[begin RECORD SET]

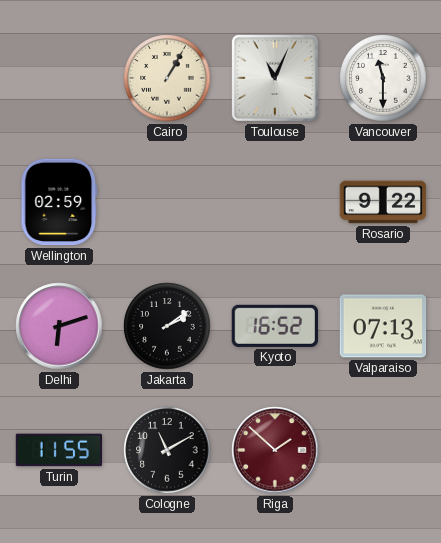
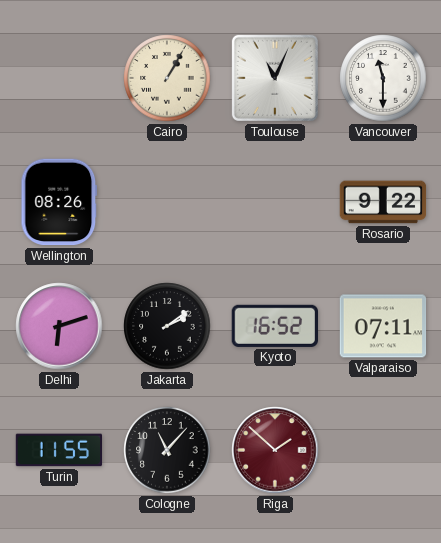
Wellington: 02:59 -> 08:26
Valparaiso: 07:13 -> 07:11
Cologne: 11:10 -> 11:07
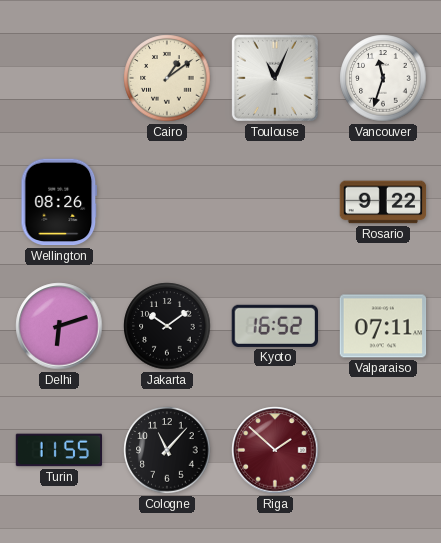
Cairo: 1:05 -> 1:09
Vancouver: 11:30 -> 11:33
Jakarta: 2:09 -> 10:09
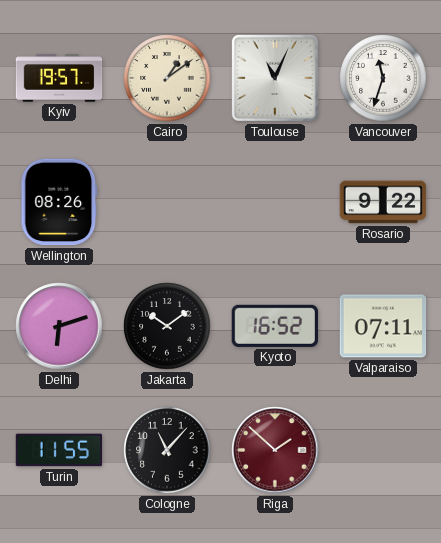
Kyiv: none -> 19:57
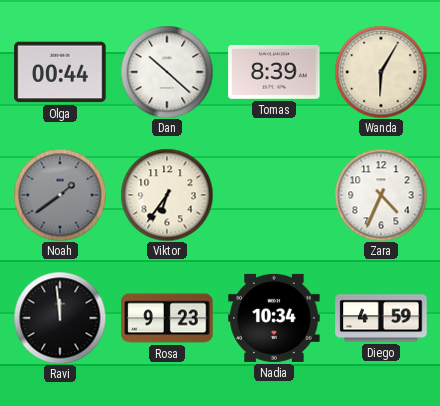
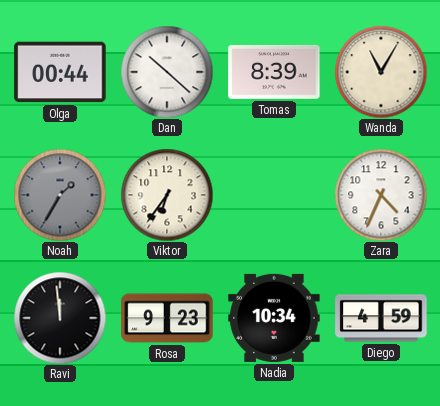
Wanda: 6:05 -> 11:05
Noah: 1:39 -> 1:35
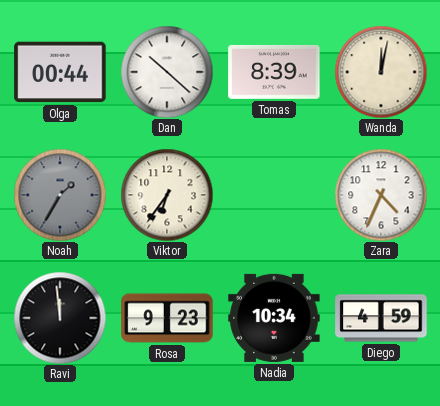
Wanda: 11:05 -> 12:02
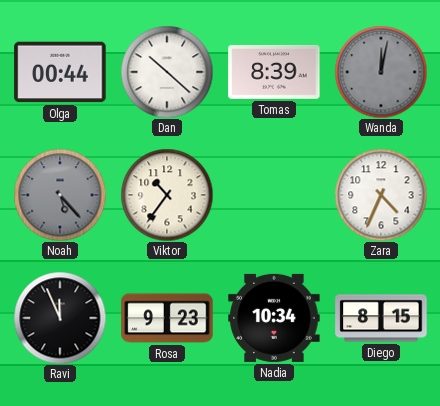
Wanda dial: cream -> grey
Noah: 1:35 -> 5:23
Viktor: 6:36 -> 10:36
Ravi: 11:59 -> 11:56
Diego: 4:59 -> 8:15
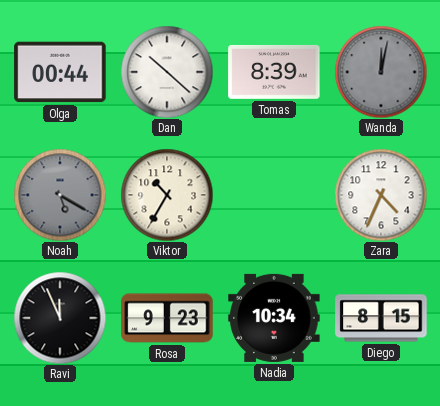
Noah: 5:23 -> 5:20
Viktor: 10:36 -> 10:35
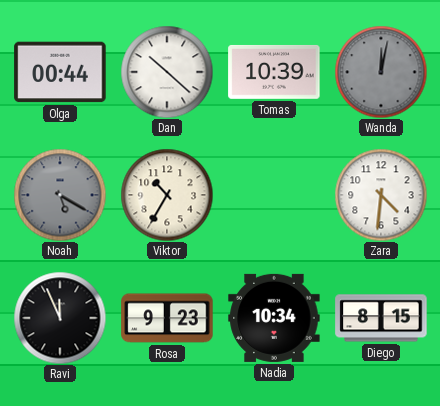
Tomas: 8:39 -> 10:39
Zara: 4:34 -> 4:31
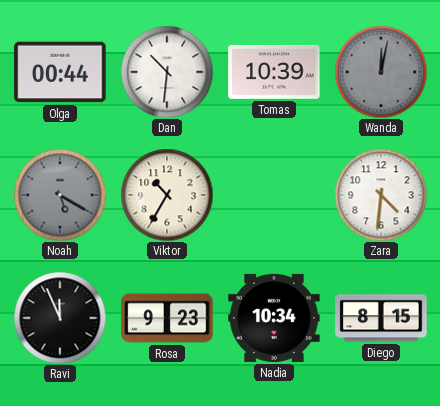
Dan: 10:22 -> 10:31
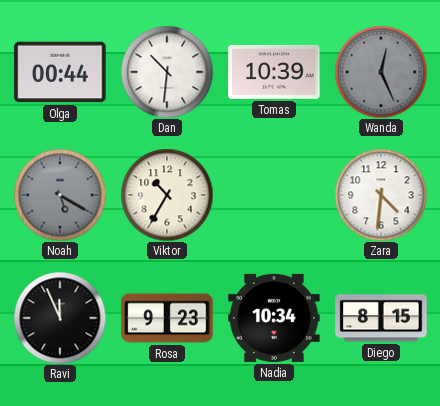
Wanda: 12:02 -> 12:26
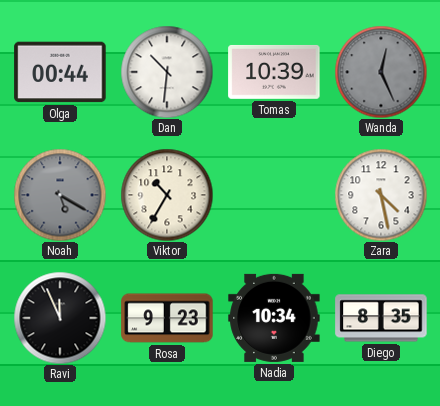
Zara: 4:31 -> 4:28
Diego: 8:15 -> 8:35
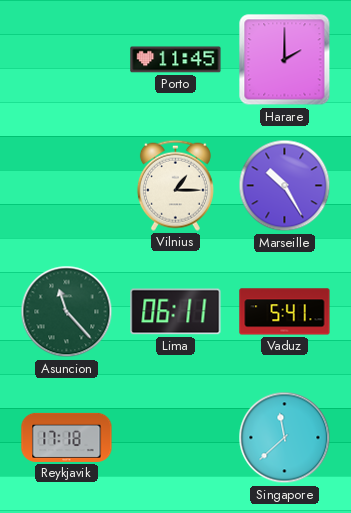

[end RECORD SET]

PROBLEM STATEMENT -> Reproduce every line of the records above character for character, leaving out the pictures.

FINAL RESULT ->
Wellington: 02:59 -> 08:26
Valparaiso: 07:13 -> 07:11
Cologne: 11:10 -> 11:07
Cairo: 1:05 -> 1:09
Vancouver: 11:30 -> 11:33
Jakarta: 2:09 -> 10:09
Kyiv: none -> 19:57
Wanda: 6:05 -> 11:05
Noah: 1:39 -> 1:35
Wanda: 11:05 -> 12:02
Wanda dial: cream -> grey
Noah: 1:35 -> 5:23
Viktor: 6:36 -> 10:36
Ravi: 11:59 -> 11:56
Diego: 4:59 -> 8:15
Noah: 5:23 -> 5:20
Viktor: 10:36 -> 10:35
Tomas: 8:39 -> 10:39
Zara: 4:34 -> 4:31
Dan: 10:22 -> 10:31
Wanda: 12:02 -> 12:26
Zara: 4:31 -> 4:28
Diego: 8:15 -> 8:35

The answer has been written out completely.